Write out only the lines from the start of the entries up to and including the line with "camera: 145 degrees left, 25 degrees up"; please skip the pictures.

[Object change listings]
-.-.-
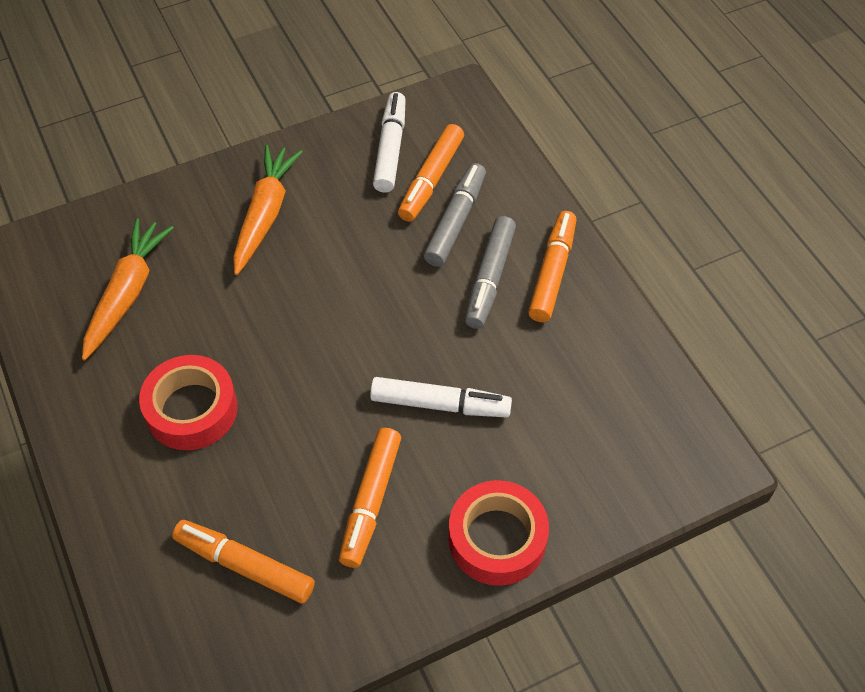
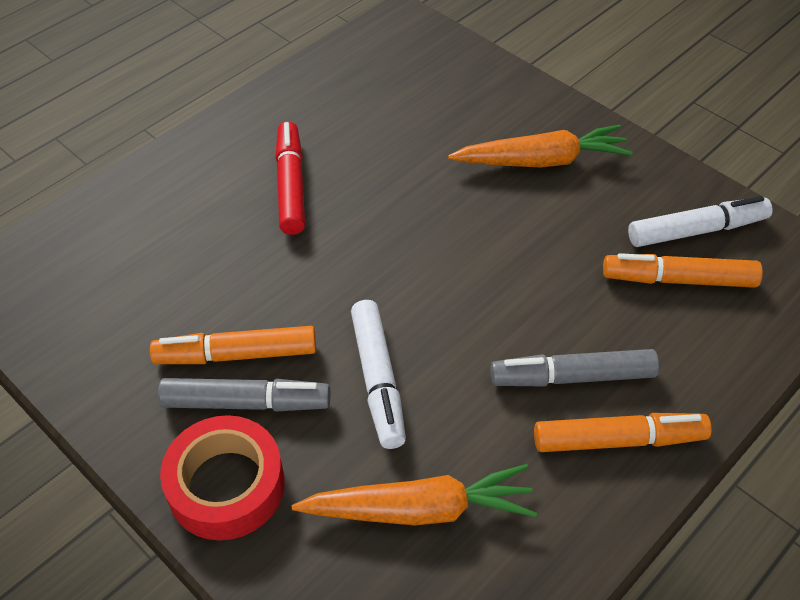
camera: 70 degrees right, 5 degrees down
orange carrot [82,218,174,361] -> orange carrot moved to [292,464,537,526]
red tape [139,355,238,450] -> red marker [275,121,305,235]
orange marker [172,520,315,604] -> none
grey marker [424,163,486,267] -> grey marker moved to [158,378,330,412]

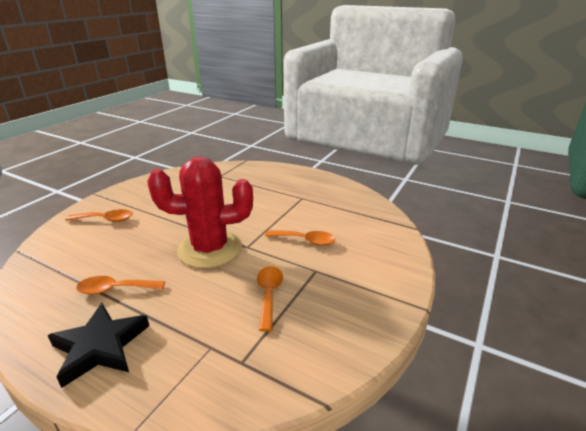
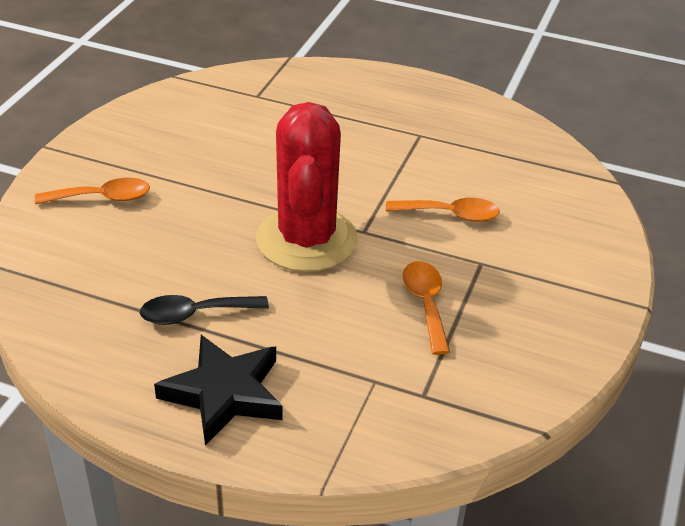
camera: 10 degrees left, 10 degrees up
orange spoon [76,276,165,295] -> black spoon [140,295,269,325]
red cactus [147,157,253,268] -> red cactus turned 75 degrees counterclockwise [256,102,358,272]

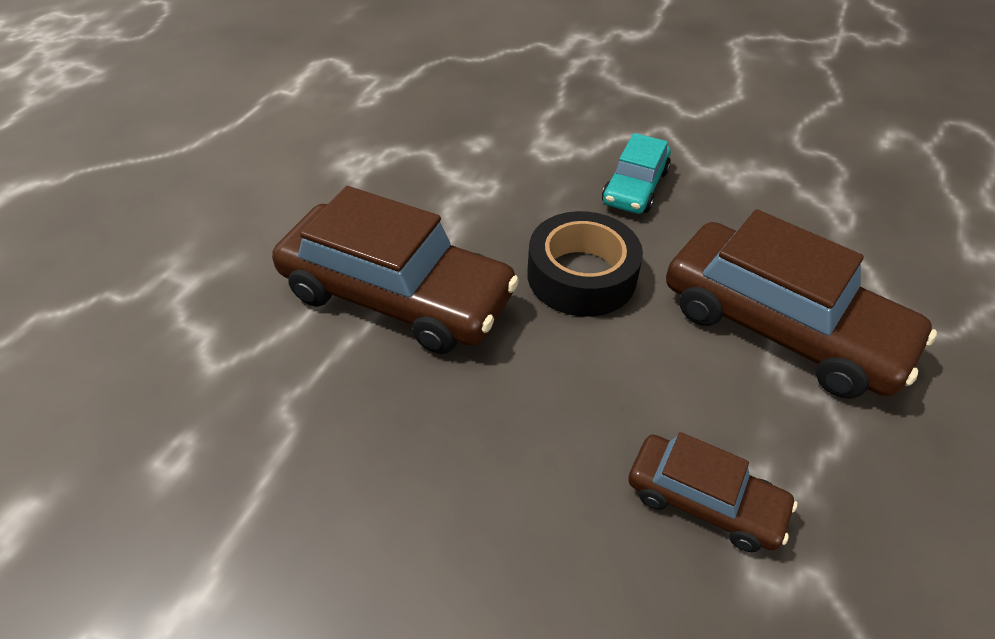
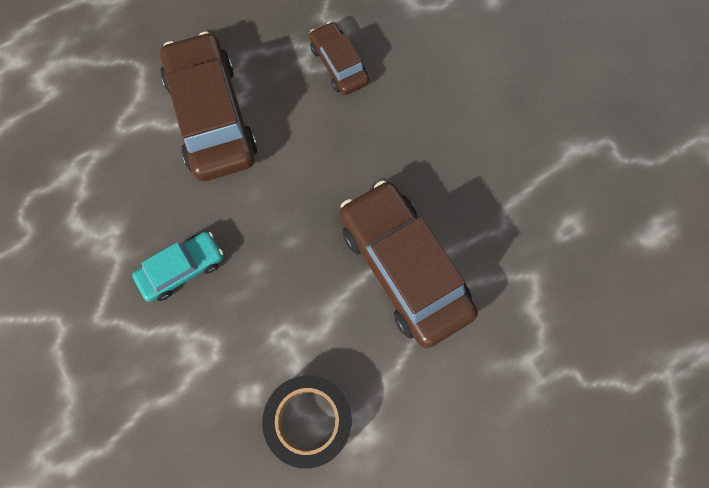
camera: 145 degrees left, 25 degrees up
black tape [527,211,643,317] -> black tape moved to [262,375,352,469]

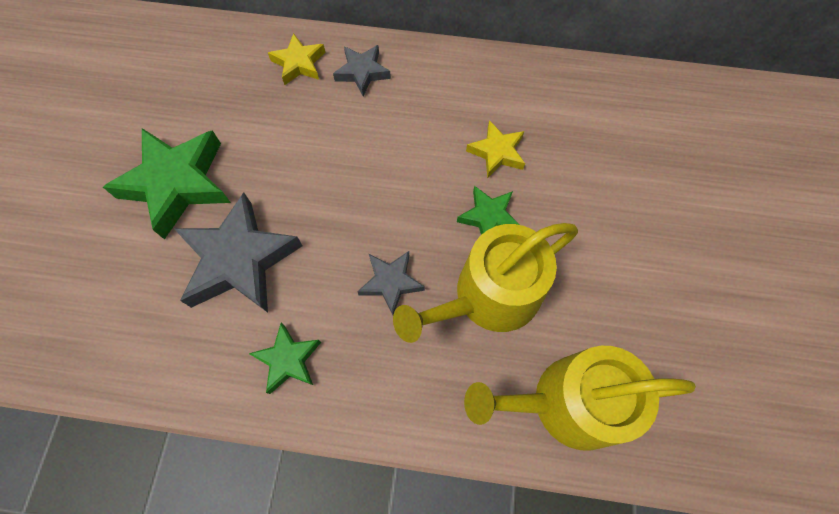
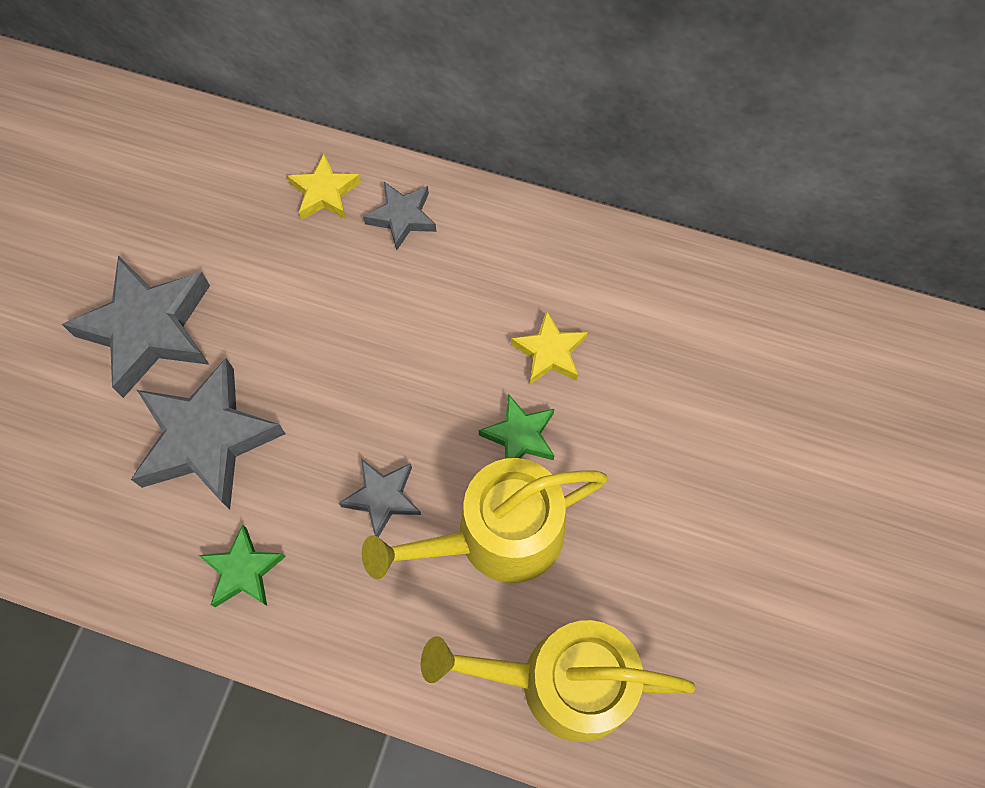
camera: 10 degrees right, 0 degrees up
green star [103,128,231,240] -> grey star [62,256,210,398]

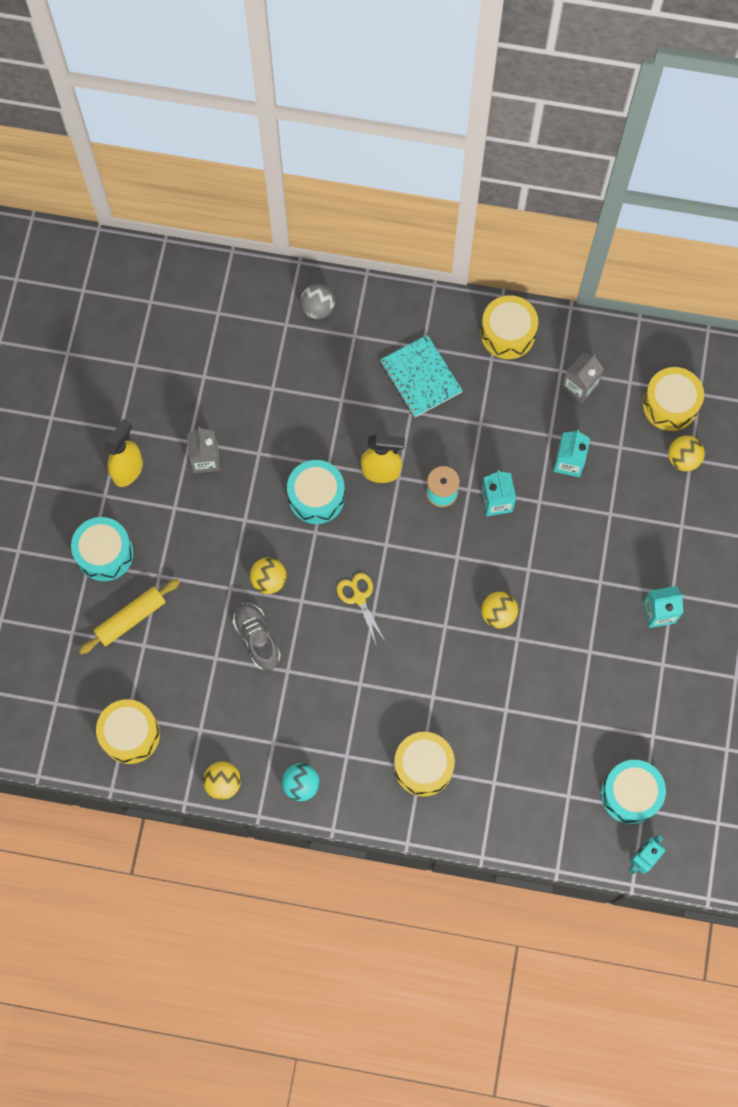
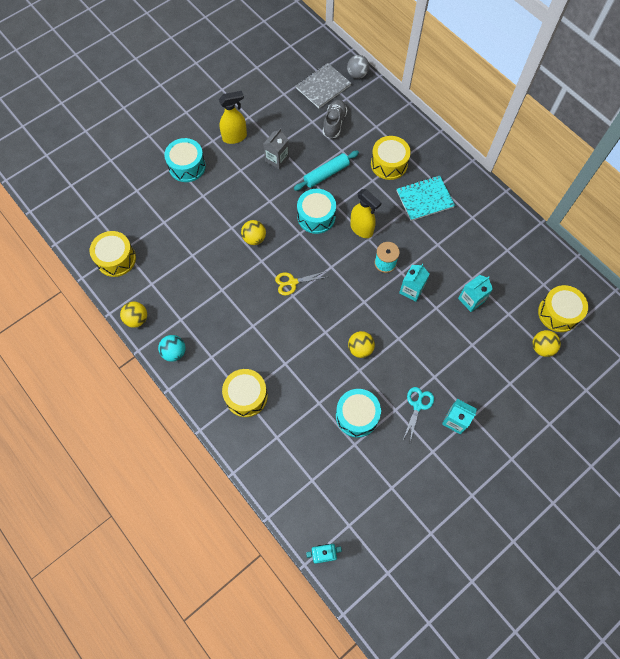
camera: 40 degrees right, 5 degrees down
yellow rolling pin [79,579,180,654] -> none
grey shoe [233,603,281,670] -> grey shoe moved to [322,100,347,139]
grey ball [300,284,335,319] -> grey ball moved to [347,55,369,79]
yellow scissors [337,573,385,646] -> yellow scissors turned 120 degrees counterclockwise [275,271,327,296]
turquoise notebook [380,335,463,417] -> turquoise notebook turned 60 degrees clockwise [397,176,455,221]
yellow drum [481,295,538,359] -> yellow drum moved to [371,136,411,180]
grey carton [562,353,604,403] -> none
turquoise drum [601,760,666,824] -> turquoise drum moved to [336,389,381,437]
none -> turquoise rolling pin [294,151,359,191]
none -> grey notebook [296,63,351,108]
none -> turquoise scissors [403,387,434,442]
-.-.-
◆ Answer below:
camera: 70 degrees right, 5 degrees down
orange carrot [82,218,174,361] -> orange carrot moved to [292,464,537,526]
red tape [139,355,238,450] -> red marker [275,121,305,235]
orange marker [172,520,315,604] -> none
grey marker [424,163,486,267] -> grey marker moved to [158,378,330,412]

camera: 10 degrees left, 10 degrees up
orange spoon [76,276,165,295] -> black spoon [140,295,269,325]
red cactus [147,157,253,268] -> red cactus turned 75 degrees counterclockwise [256,102,358,272]

camera: 145 degrees left, 25 degrees up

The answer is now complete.